Once you find the line with "purple 1x3 brick [168,68,248,240]" in the data below, transcribe exactly each line from there to the line with "red 2x2 plate", inclusive, and nothing else. Drop the pictures.

__Task material__
+++
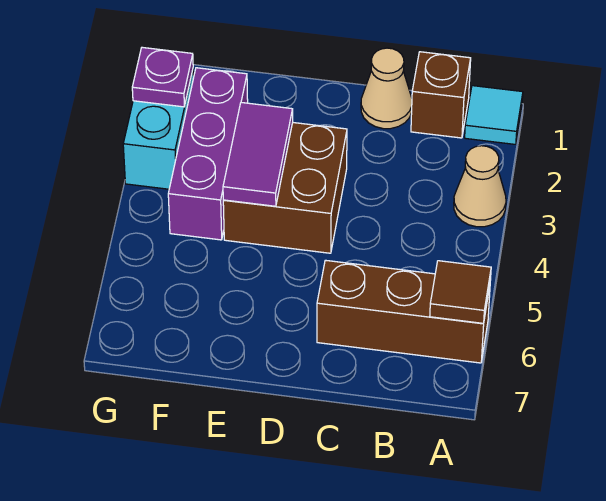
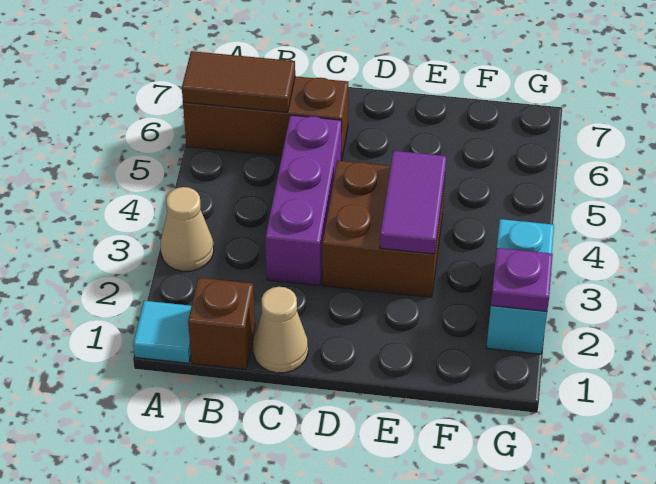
brown 1x1 tile [430,261,491,323] -> brown 1x2 tile [182,51,295,112]
purple 1x3 brick [168,68,248,240] -> purple 1x3 brick moved to [265,115,342,286]

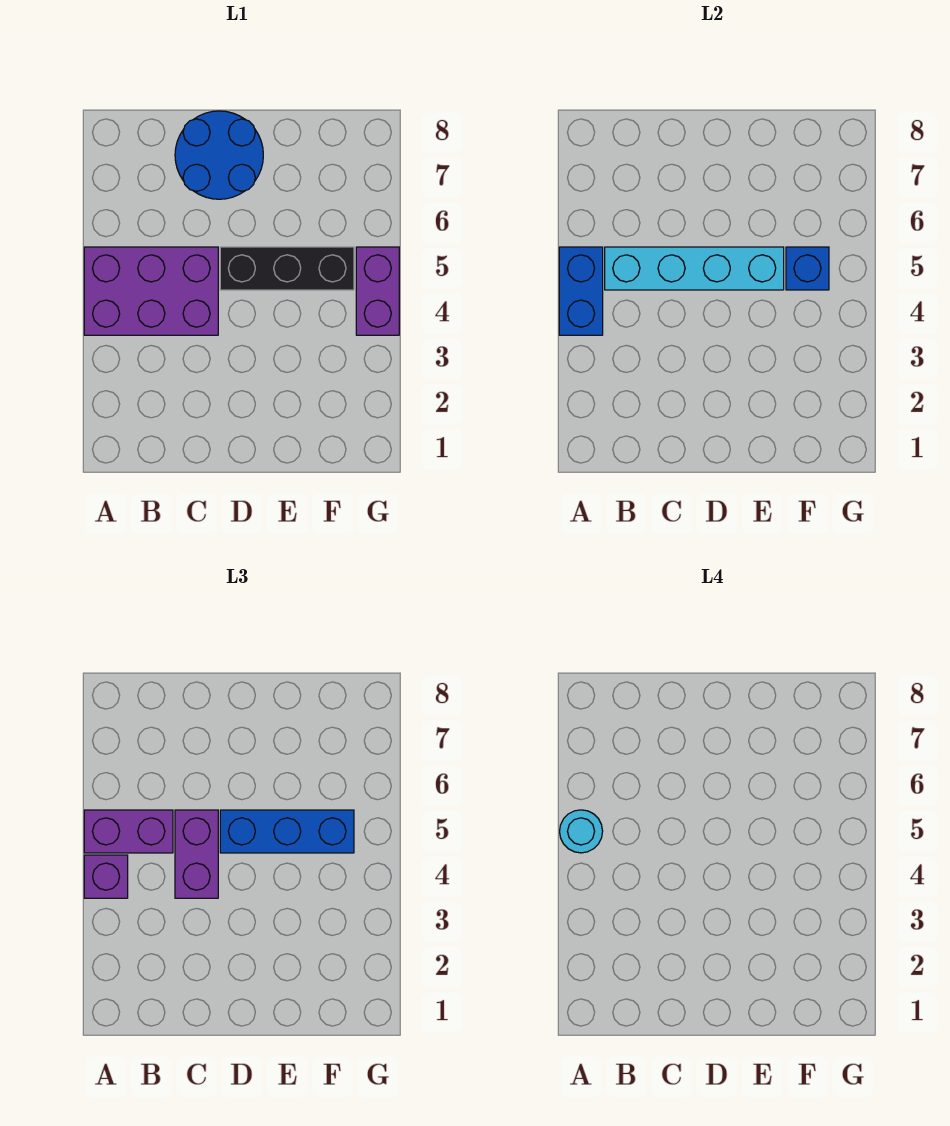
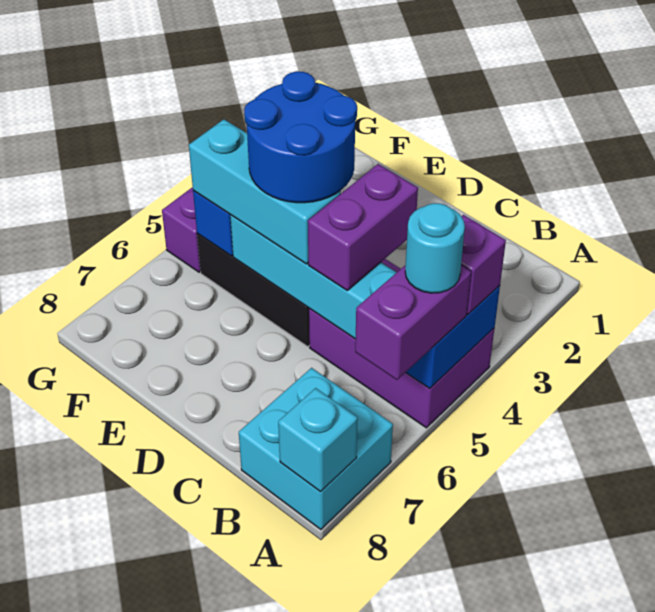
purple 1x2 brick [84,810,173,853] -> purple 1x2 brick turned to [355,265,471,380]
none -> cyan 2x2 brick [239,368,393,530]
none -> cyan 1x1 brick [278,388,358,492]
blue 2x2 round brick [175,111,263,199] -> blue 2x2 round brick moved to [244,71,357,203]
blue 1x3 brick [220,810,354,853] -> cyan 1x3 brick [189,119,341,264]

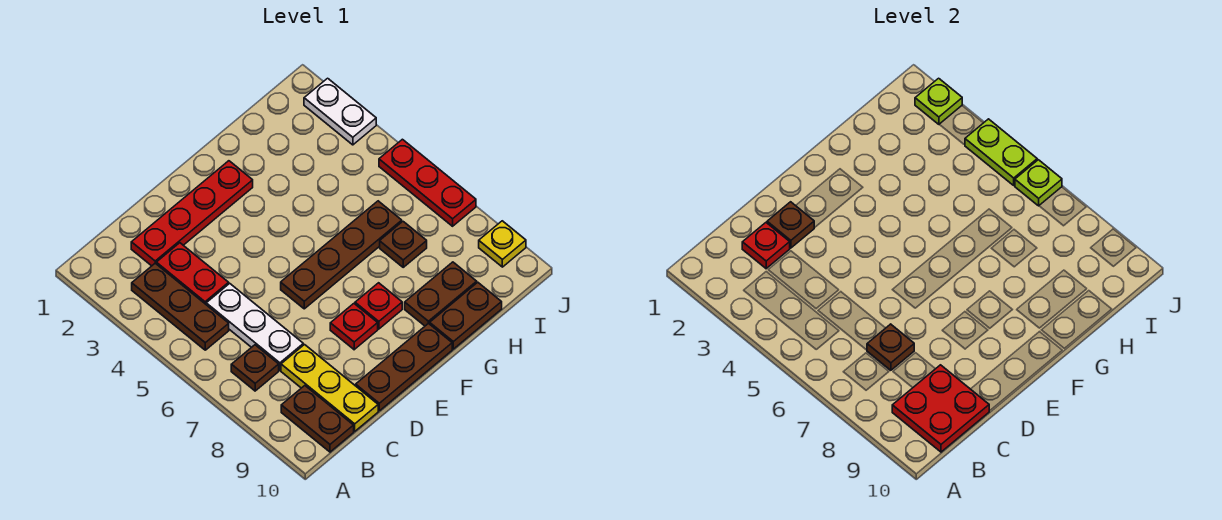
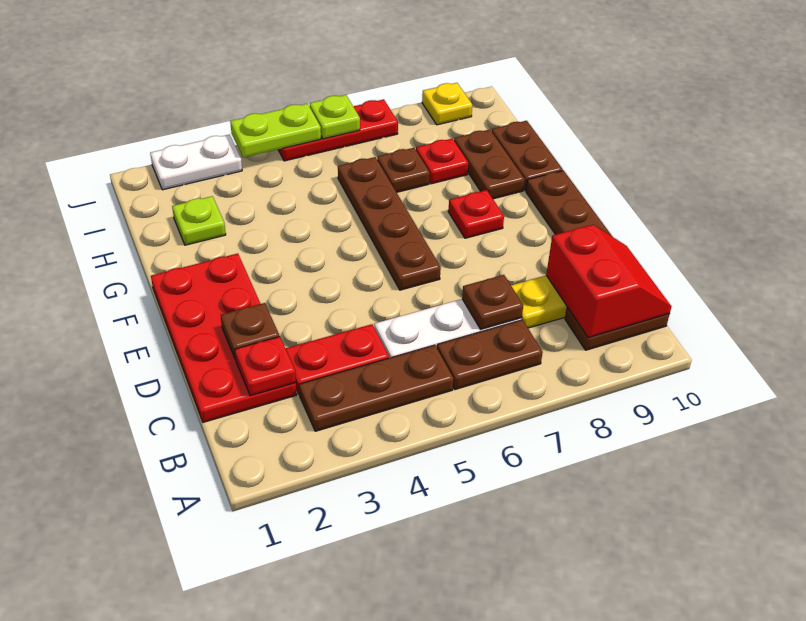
brown 1x1 plate [231,345,279,391] -> brown 1x2 plate [437,320,543,390]
red 2x2 plate [892,365,989,452] -> red 2x2 slope [546,225,672,338]
red 1x4 plate [131,161,253,266] -> red 2x4 plate [151,253,297,422]
red 1x1 plate [330,304,378,350] -> red 1x1 plate moved to [416,139,468,184]
lime 1x1 plate [915,78,962,124] -> lime 1x1 plate moved to [172,196,226,245]

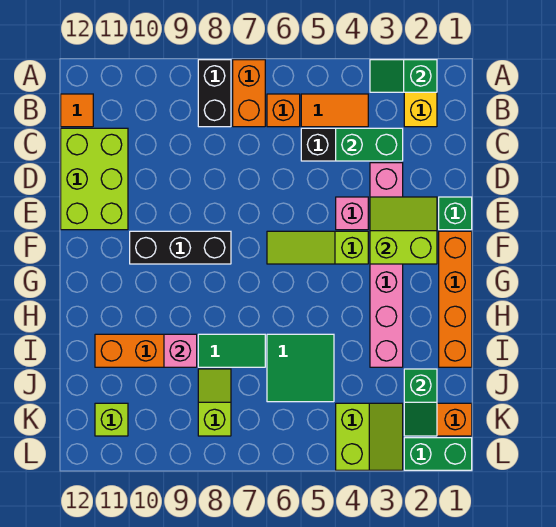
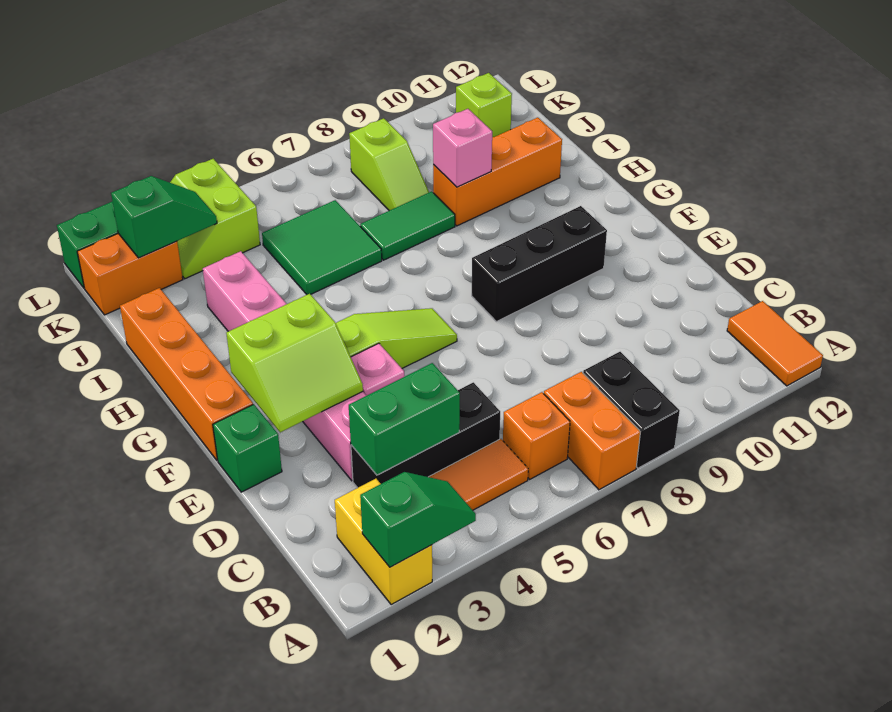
orange 1x1 tile [61,94,93,127] -> orange 1x2 tile [727,301,823,386]
lime 2x3 brick [61,128,128,230] -> none
green 1x2 slope [404,369,437,436] -> green 1x2 slope turned to [111,176,217,258]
+++
__Your solution__
purple 1x3 brick [168,68,248,240] -> purple 1x3 brick moved to [265,115,342,286]

purple 1x2 brick [84,810,173,853] -> purple 1x2 brick turned to [355,265,471,380]
none -> cyan 2x2 brick [239,368,393,530]
none -> cyan 1x1 brick [278,388,358,492]
blue 2x2 round brick [175,111,263,199] -> blue 2x2 round brick moved to [244,71,357,203]
blue 1x3 brick [220,810,354,853] -> cyan 1x3 brick [189,119,341,264]

brown 1x1 plate [231,345,279,391] -> brown 1x2 plate [437,320,543,390]
red 2x2 plate [892,365,989,452] -> red 2x2 slope [546,225,672,338]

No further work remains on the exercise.